• ASSIGNMENT:
Return the entries that follow exactly, with no images.

*** DATA ***

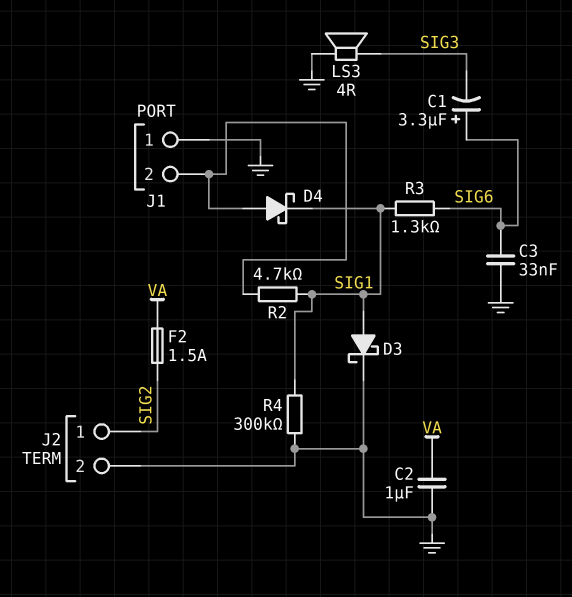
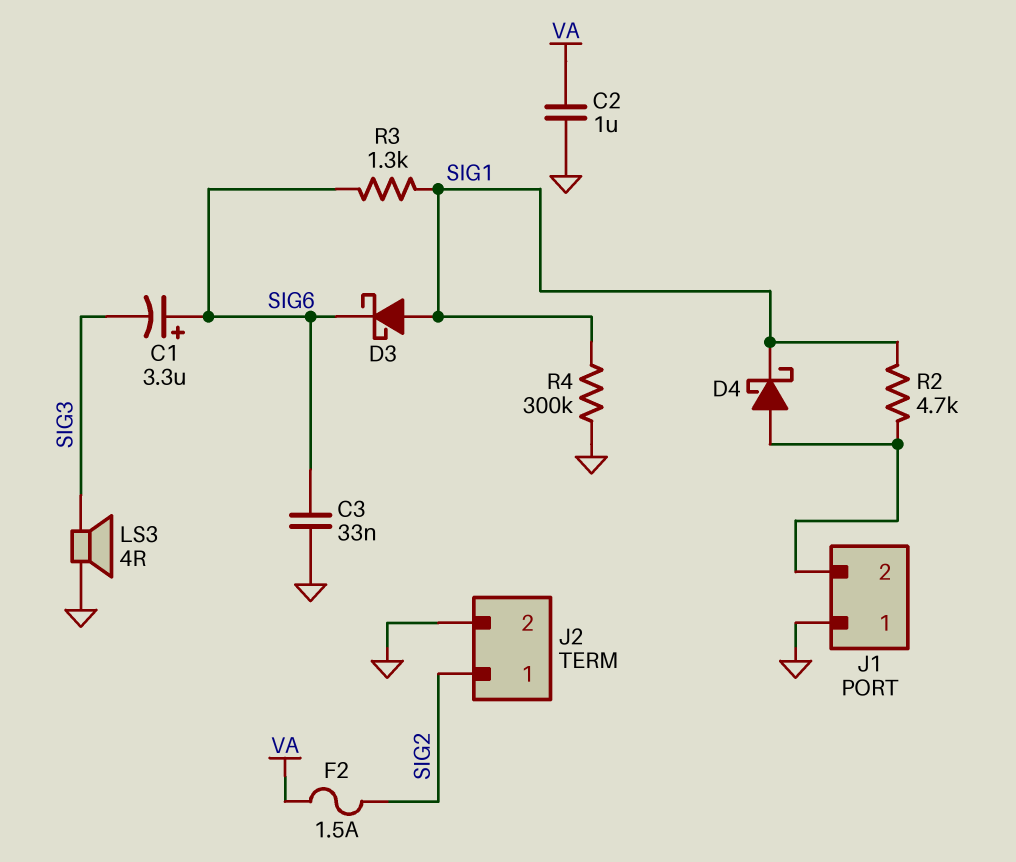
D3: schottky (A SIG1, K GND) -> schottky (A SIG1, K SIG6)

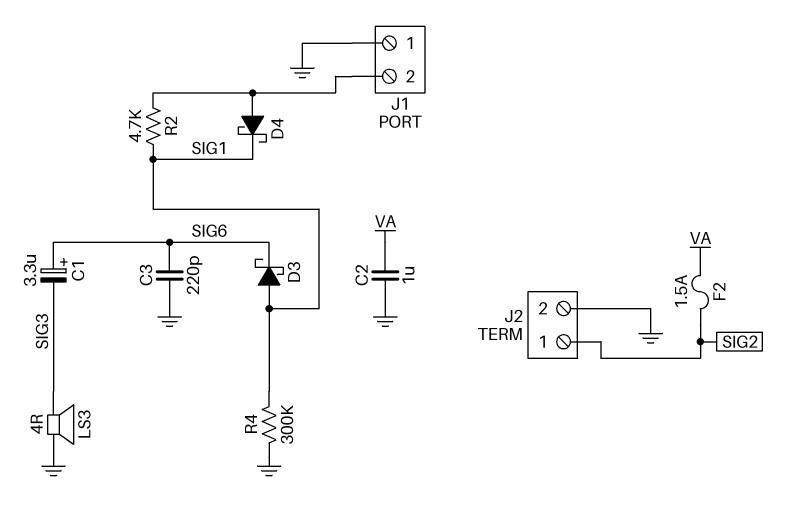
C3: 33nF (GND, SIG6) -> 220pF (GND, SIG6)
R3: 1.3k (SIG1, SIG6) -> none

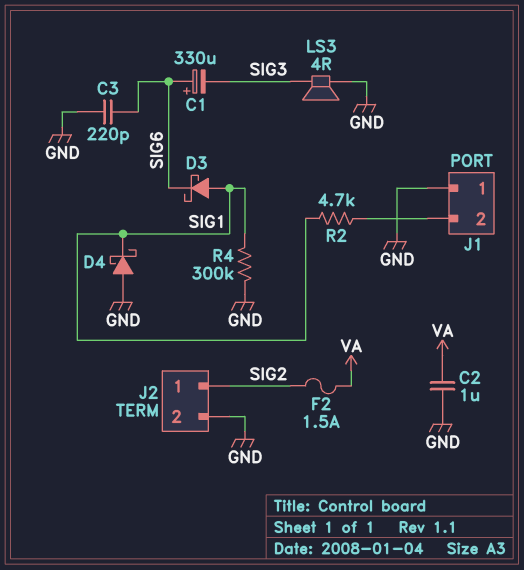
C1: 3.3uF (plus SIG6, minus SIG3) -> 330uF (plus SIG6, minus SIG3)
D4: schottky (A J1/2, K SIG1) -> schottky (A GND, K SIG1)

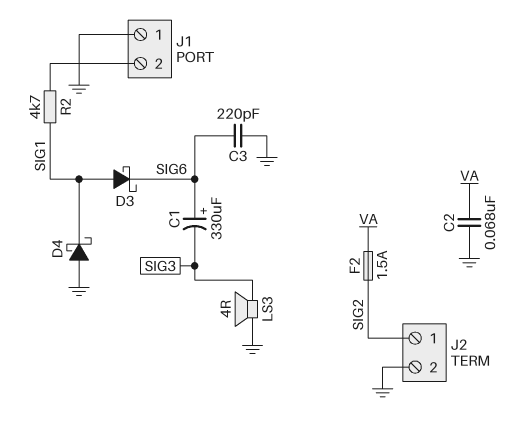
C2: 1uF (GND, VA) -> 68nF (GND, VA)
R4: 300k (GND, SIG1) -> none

*** End of DATA ***

• EXERCISE RESULT:
D3: schottky (A SIG1, K GND) -> schottky (A SIG1, K SIG6)

C3: 33nF (GND, SIG6) -> 220pF (GND, SIG6)
R3: 1.3k (SIG1, SIG6) -> none

C1: 3.3uF (plus SIG6, minus SIG3) -> 330uF (plus SIG6, minus SIG3)
D4: schottky (A J1/2, K SIG1) -> schottky (A GND, K SIG1)

C2: 1uF (GND, VA) -> 68nF (GND, VA)
R4: 300k (GND, SIG1) -> none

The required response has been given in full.